(Exercise data)

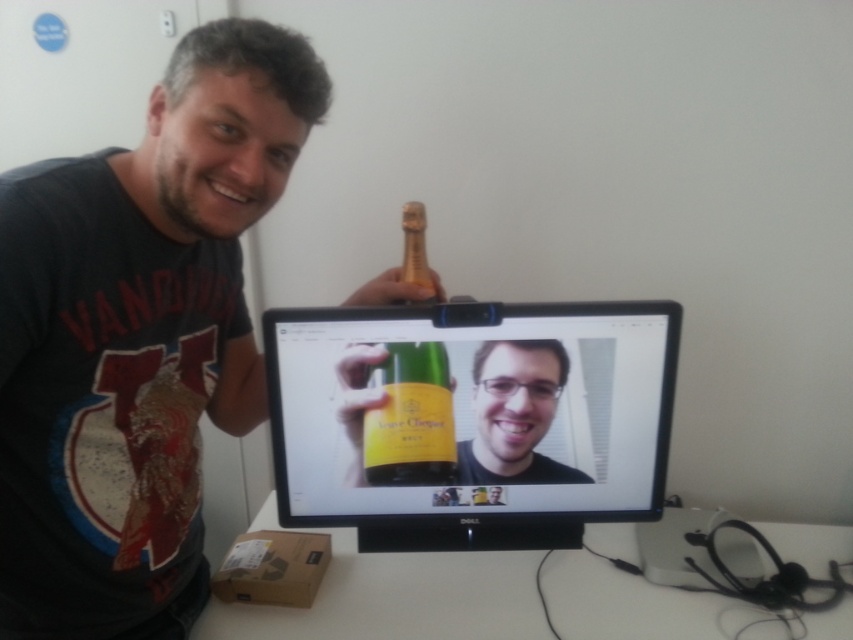
Question: Is clear glass bottle at center in front of green glass bottle at center?

Choices:
 (A) no
 (B) yes

Answer: (B)

Question: Which of these objects is positioned closest to the clear glass bottle at center?

Choices:
 (A) white matte table at lower center
 (B) green glass bottle at center

Answer: (B)

Question: Considering the real-world distances, which object is farthest from the matte black t-shirt at left?

Choices:
 (A) clear glass bottle at center
 (B) green glass bottle at center
 (C) gold textured champagne bottle at center

Answer: (C)

Question: Can you confirm if white matte table at lower center is wider than green glass bottle at center?

Choices:
 (A) yes
 (B) no

Answer: (A)

Question: From the image, what is the correct spatial relationship of white matte table at lower center in relation to gold textured champagne bottle at center?

Choices:
 (A) above
 (B) below

Answer: (B)

Question: Which of these objects is positioned closest to the matte black t-shirt at left?

Choices:
 (A) green glass bottle at center
 (B) white matte table at lower center
 (C) clear glass bottle at center
 (D) gold textured champagne bottle at center

Answer: (C)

(End Exercise data)

-- Task details --
Repeat the listing above with every "green glass bottle" switched to "blue glass bottle", changing nothing else, and leave the pictures out.

-- Result of the exercise --
Question: Is clear glass bottle at center in front of blue glass bottle at center?

Choices:
 (A) no
 (B) yes

Answer: (B)

Question: Which of these objects is positioned closest to the clear glass bottle at center?

Choices:
 (A) white matte table at lower center
 (B) blue glass bottle at center

Answer: (B)

Question: Considering the real-world distances, which object is farthest from the matte black t-shirt at left?

Choices:
 (A) clear glass bottle at center
 (B) blue glass bottle at center
 (C) gold textured champagne bottle at center

Answer: (C)

Question: Can you confirm if white matte table at lower center is wider than blue glass bottle at center?

Choices:
 (A) yes
 (B) no

Answer: (A)

Question: From the image, what is the correct spatial relationship of white matte table at lower center in relation to gold textured champagne bottle at center?

Choices:
 (A) above
 (B) below

Answer: (B)

Question: Which of these objects is positioned closest to the matte black t-shirt at left?

Choices:
 (A) blue glass bottle at center
 (B) white matte table at lower center
 (C) clear glass bottle at center
 (D) gold textured champagne bottle at center

Answer: (C)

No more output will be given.